▶ _DATA PROVIDED_

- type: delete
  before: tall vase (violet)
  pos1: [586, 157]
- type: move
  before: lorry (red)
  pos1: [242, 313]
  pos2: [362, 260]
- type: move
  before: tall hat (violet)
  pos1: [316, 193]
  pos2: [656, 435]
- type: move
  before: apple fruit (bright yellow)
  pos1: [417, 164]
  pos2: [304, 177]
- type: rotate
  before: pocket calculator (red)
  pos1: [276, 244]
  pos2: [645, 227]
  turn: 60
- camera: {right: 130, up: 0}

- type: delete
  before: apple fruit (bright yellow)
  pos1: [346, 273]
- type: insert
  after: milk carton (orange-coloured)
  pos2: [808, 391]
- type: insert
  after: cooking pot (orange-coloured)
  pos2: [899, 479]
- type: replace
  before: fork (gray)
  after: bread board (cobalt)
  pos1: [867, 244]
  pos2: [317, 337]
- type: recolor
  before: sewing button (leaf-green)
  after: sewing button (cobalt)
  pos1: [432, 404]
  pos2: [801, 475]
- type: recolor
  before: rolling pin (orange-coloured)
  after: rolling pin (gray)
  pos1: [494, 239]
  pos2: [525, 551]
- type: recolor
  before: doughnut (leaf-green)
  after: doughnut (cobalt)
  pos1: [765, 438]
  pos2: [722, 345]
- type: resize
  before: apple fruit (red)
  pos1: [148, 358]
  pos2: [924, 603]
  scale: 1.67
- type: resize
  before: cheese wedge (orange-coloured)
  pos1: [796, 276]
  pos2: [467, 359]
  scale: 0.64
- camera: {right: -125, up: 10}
---
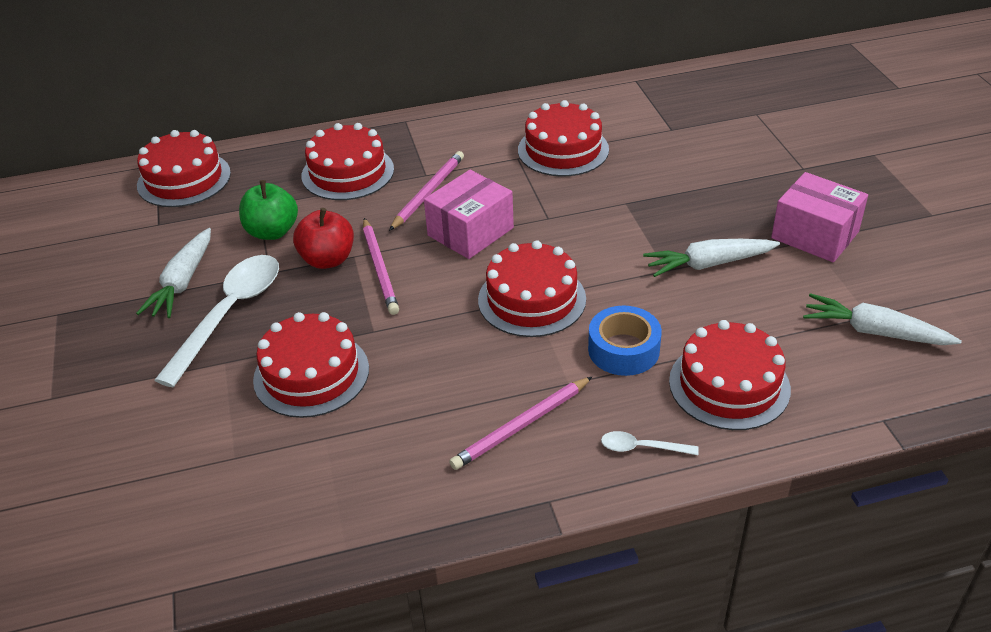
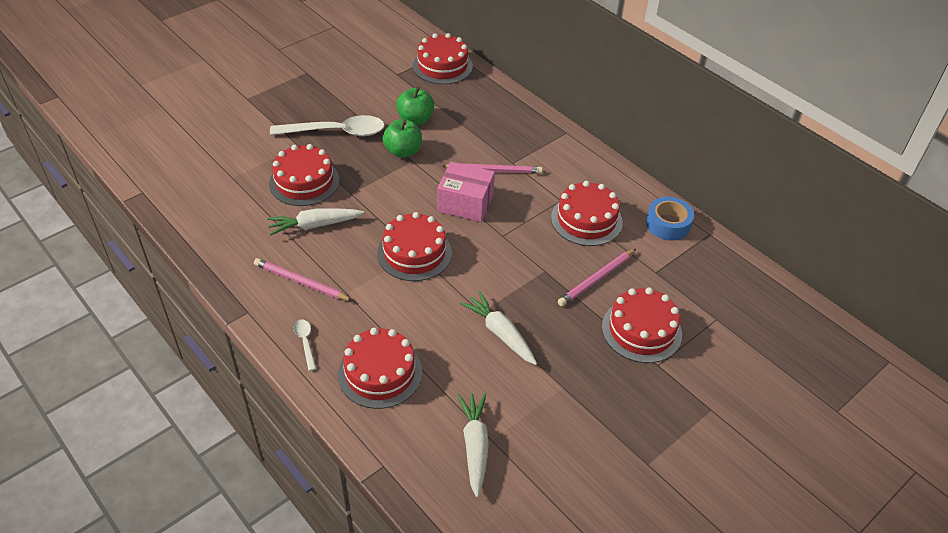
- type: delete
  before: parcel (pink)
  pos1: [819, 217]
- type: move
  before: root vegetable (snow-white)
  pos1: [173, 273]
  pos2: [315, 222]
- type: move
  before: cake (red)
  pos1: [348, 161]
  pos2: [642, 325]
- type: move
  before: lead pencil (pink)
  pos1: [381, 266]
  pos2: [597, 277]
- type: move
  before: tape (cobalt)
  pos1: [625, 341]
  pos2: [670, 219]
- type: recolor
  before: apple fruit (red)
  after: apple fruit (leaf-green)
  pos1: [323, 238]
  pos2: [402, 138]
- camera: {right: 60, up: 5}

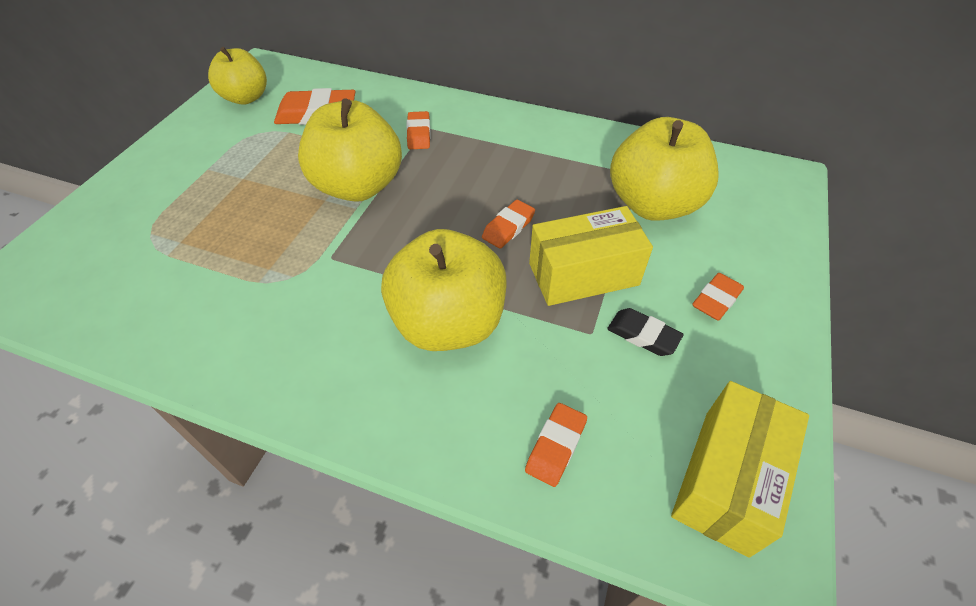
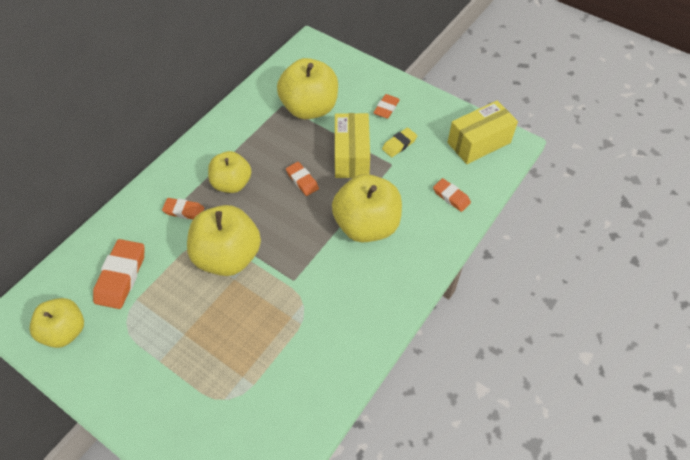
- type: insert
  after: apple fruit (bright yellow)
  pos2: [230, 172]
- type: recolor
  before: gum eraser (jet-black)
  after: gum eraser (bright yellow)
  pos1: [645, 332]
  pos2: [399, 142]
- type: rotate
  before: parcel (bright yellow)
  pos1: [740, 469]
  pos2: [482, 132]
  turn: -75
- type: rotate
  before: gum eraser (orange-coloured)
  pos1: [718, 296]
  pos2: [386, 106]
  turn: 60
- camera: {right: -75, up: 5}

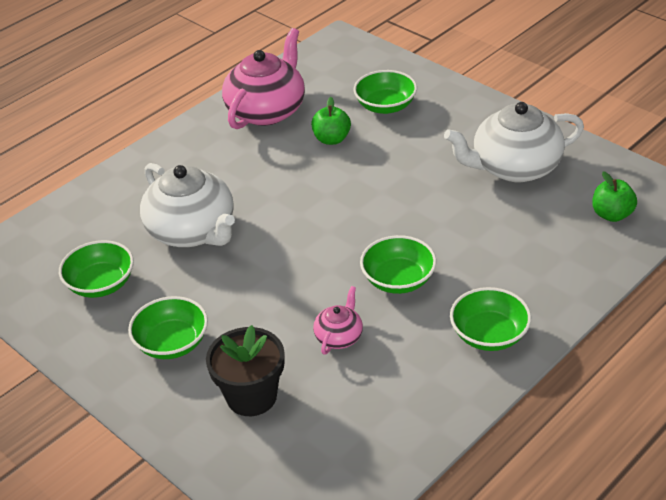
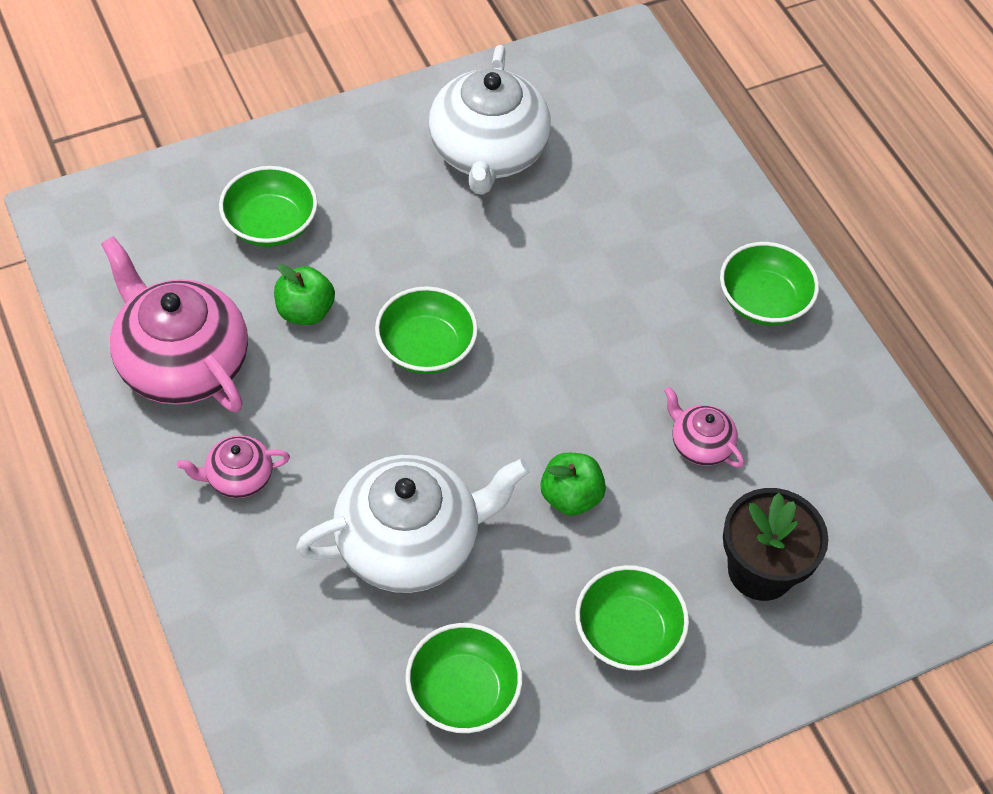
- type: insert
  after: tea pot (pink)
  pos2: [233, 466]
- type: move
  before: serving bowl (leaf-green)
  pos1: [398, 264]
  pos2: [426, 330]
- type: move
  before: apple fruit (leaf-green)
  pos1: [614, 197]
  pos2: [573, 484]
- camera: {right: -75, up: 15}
---
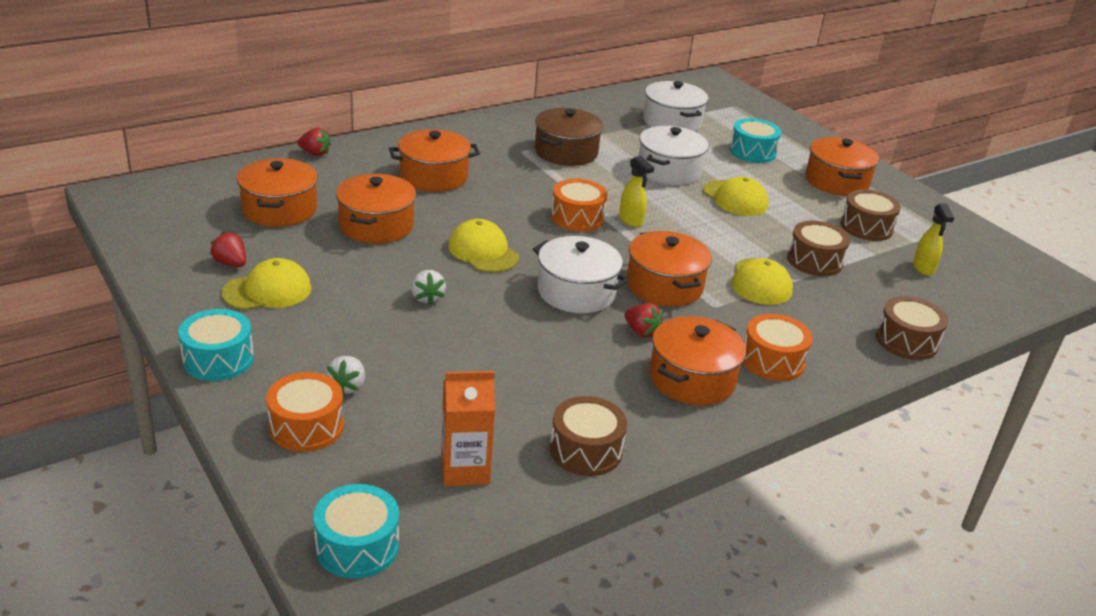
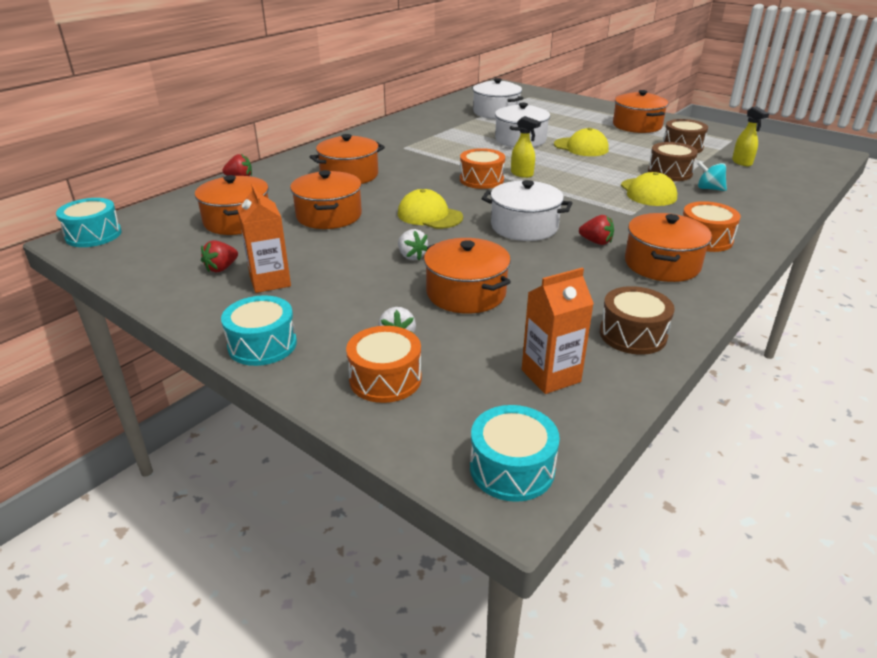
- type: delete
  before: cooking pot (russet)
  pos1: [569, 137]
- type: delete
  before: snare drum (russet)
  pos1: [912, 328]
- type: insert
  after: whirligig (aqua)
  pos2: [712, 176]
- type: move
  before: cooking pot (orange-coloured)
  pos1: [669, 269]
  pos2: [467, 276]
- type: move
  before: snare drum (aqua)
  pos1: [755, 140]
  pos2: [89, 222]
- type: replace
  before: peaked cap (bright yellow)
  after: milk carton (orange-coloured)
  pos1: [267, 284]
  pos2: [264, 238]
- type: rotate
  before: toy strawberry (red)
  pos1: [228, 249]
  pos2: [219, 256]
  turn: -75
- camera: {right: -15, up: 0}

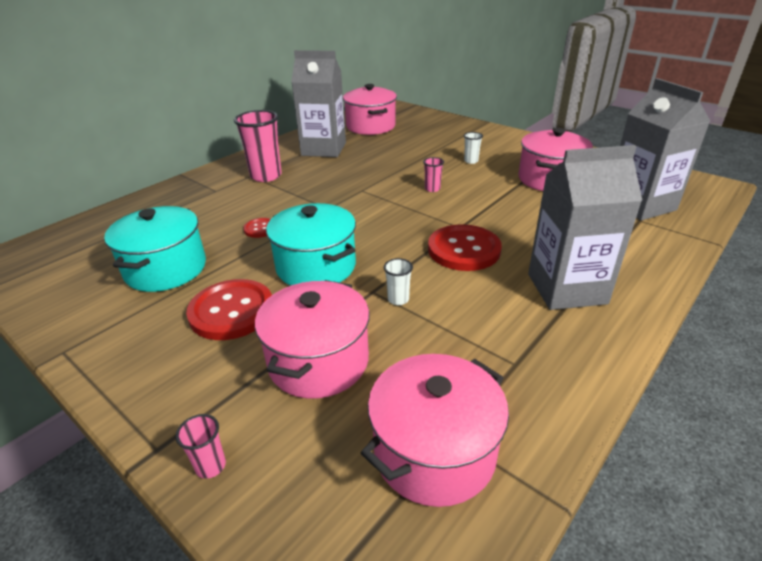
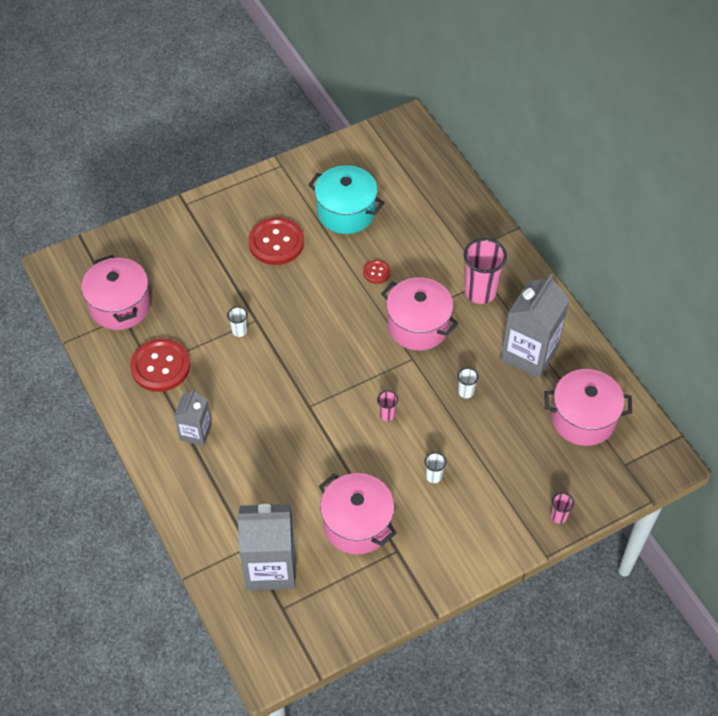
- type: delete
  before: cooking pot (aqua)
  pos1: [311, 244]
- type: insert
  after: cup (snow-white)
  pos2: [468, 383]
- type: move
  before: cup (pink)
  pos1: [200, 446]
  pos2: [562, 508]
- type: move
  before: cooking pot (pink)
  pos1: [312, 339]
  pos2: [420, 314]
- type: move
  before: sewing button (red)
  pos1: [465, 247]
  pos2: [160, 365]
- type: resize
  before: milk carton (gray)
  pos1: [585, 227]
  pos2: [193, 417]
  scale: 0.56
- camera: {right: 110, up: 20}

▶ _WHAT THIS TASK INVOLVES_
List every line above containing the word "violet".

▶ _TASK ANSWER_
  before: tall vase (violet)
  before: tall hat (violet)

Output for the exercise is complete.